● **MATERIAL TO PROCESS**
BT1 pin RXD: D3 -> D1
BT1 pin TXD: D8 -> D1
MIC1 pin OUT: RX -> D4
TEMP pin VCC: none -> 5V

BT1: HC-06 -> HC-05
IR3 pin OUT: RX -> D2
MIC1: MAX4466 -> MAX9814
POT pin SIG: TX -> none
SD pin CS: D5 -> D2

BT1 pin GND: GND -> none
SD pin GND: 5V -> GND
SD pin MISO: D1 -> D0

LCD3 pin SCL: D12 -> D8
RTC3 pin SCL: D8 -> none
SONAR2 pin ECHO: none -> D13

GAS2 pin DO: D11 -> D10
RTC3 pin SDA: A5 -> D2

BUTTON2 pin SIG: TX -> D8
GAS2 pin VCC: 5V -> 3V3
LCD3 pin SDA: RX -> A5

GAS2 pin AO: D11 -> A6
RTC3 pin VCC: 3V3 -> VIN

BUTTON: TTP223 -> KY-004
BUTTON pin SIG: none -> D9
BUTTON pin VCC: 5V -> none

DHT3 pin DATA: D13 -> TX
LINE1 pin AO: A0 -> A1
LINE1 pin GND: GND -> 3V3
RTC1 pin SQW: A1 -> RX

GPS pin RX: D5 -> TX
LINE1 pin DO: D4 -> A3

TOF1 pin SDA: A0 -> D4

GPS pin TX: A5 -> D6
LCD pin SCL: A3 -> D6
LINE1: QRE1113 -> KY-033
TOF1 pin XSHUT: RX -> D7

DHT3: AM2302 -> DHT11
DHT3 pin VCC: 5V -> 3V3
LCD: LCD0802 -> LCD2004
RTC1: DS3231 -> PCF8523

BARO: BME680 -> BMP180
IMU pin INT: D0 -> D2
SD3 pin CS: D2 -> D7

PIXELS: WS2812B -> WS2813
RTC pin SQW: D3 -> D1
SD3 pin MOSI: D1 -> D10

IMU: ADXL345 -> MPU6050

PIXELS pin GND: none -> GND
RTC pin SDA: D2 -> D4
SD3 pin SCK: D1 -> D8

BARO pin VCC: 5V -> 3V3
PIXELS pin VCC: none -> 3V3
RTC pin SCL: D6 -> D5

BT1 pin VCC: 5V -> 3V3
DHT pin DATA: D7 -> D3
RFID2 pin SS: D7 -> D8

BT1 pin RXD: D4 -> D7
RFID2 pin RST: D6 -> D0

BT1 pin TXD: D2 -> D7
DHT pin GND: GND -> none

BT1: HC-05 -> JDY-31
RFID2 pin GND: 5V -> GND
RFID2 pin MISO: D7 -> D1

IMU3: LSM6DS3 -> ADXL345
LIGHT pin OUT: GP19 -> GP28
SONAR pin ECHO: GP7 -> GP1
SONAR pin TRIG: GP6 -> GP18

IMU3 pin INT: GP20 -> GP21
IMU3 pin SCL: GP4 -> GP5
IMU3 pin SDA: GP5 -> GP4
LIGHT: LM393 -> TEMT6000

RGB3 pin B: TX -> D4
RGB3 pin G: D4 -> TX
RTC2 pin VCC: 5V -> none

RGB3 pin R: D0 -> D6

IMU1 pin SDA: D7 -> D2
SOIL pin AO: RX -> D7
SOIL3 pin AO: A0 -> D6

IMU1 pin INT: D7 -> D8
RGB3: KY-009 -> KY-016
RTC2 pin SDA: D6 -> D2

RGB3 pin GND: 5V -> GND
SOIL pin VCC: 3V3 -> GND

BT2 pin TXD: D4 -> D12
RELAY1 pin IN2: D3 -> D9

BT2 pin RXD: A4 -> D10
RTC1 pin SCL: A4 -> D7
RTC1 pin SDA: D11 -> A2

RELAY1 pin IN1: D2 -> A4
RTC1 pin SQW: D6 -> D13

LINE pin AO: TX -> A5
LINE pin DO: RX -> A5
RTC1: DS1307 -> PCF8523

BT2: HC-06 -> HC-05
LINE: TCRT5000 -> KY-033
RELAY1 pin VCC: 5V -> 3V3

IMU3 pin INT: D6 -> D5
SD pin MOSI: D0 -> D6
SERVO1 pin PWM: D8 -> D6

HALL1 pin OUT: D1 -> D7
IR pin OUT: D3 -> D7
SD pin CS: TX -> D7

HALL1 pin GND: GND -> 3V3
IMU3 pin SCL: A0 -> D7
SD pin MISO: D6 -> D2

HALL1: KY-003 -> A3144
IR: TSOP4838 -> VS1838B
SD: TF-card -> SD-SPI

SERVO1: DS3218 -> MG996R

● **TASK GOAL**
Restate word for word only the lines running from the beginning of the data to the line holding "RTC3 pin SCL: D8 -> none", both included.

● **SOLUTION TO THIS EXERCISE**
BT1 pin RXD: D3 -> D1
BT1 pin TXD: D8 -> D1
MIC1 pin OUT: RX -> D4
TEMP pin VCC: none -> 5V

BT1: HC-06 -> HC-05
IR3 pin OUT: RX -> D2
MIC1: MAX4466 -> MAX9814
POT pin SIG: TX -> none
SD pin CS: D5 -> D2

BT1 pin GND: GND -> none
SD pin GND: 5V -> GND
SD pin MISO: D1 -> D0

LCD3 pin SCL: D12 -> D8
RTC3 pin SCL: D8 -> none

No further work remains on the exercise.